[Change detection outputs]
++++

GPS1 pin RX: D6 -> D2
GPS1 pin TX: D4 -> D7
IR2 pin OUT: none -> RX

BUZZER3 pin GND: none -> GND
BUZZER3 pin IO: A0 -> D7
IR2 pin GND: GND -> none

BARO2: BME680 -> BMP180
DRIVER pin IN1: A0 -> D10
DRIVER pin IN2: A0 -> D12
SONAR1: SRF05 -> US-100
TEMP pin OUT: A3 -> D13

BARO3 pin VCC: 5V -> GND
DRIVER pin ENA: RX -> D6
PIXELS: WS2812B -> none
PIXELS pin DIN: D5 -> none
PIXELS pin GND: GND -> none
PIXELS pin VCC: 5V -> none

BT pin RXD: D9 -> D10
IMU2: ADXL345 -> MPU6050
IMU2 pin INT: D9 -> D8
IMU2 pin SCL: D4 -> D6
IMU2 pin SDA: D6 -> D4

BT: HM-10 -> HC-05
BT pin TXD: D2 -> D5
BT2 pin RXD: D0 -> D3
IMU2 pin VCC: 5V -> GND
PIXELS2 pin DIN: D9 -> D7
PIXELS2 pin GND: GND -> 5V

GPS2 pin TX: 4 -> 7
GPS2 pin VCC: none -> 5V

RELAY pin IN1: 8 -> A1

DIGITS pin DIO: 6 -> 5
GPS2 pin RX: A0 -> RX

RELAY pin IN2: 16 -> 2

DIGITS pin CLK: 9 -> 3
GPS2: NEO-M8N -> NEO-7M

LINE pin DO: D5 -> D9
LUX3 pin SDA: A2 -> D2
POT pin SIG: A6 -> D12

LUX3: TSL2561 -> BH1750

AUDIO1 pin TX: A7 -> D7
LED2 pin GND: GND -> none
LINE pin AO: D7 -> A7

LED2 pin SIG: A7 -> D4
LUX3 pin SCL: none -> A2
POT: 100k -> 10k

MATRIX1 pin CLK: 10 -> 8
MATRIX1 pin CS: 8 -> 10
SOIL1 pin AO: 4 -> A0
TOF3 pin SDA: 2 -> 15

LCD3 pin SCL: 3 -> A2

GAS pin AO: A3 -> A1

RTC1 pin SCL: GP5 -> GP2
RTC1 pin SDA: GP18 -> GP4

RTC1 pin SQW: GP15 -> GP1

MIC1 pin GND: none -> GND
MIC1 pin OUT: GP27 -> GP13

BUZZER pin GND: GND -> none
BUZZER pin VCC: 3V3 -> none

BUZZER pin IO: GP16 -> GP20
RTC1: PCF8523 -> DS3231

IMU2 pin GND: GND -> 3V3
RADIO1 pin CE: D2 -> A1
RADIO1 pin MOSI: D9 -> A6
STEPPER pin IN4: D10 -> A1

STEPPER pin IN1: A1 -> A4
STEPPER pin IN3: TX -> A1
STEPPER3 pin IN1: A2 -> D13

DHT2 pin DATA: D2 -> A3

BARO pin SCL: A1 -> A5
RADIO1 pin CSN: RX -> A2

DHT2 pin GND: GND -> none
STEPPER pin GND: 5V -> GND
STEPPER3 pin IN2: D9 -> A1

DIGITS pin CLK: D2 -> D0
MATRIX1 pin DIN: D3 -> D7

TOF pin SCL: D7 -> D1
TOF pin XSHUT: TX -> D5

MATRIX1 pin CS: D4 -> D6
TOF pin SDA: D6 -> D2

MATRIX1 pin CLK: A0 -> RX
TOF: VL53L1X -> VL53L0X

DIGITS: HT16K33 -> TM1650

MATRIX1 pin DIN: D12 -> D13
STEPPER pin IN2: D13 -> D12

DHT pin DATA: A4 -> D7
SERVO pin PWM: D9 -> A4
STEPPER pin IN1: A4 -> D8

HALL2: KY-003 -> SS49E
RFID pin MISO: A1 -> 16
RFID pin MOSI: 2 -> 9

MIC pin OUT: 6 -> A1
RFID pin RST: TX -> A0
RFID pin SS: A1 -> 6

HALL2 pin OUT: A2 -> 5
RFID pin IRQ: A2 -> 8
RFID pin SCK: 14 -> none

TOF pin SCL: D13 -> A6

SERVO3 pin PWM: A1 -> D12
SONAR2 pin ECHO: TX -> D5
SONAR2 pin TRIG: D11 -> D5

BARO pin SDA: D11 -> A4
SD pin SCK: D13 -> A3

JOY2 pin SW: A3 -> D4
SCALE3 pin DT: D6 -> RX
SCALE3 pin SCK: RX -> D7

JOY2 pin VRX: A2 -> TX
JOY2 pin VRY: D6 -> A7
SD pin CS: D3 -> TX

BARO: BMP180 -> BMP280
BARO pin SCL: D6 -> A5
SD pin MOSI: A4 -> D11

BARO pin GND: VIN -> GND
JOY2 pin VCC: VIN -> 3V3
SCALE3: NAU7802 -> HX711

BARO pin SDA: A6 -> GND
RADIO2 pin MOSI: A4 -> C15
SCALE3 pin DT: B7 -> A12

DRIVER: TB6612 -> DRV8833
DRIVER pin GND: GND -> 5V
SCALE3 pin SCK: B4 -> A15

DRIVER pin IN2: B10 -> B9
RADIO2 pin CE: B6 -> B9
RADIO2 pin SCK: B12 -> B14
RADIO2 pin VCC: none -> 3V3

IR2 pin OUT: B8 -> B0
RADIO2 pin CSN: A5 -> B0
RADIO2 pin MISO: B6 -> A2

++++

Task directions: Copy each line above that contains the string "DIGITS".

Exercise answer:
DIGITS pin DIO: 6 -> 5
DIGITS pin CLK: 9 -> 3
DIGITS pin CLK: D2 -> D0
DIGITS: HT16K33 -> TM1650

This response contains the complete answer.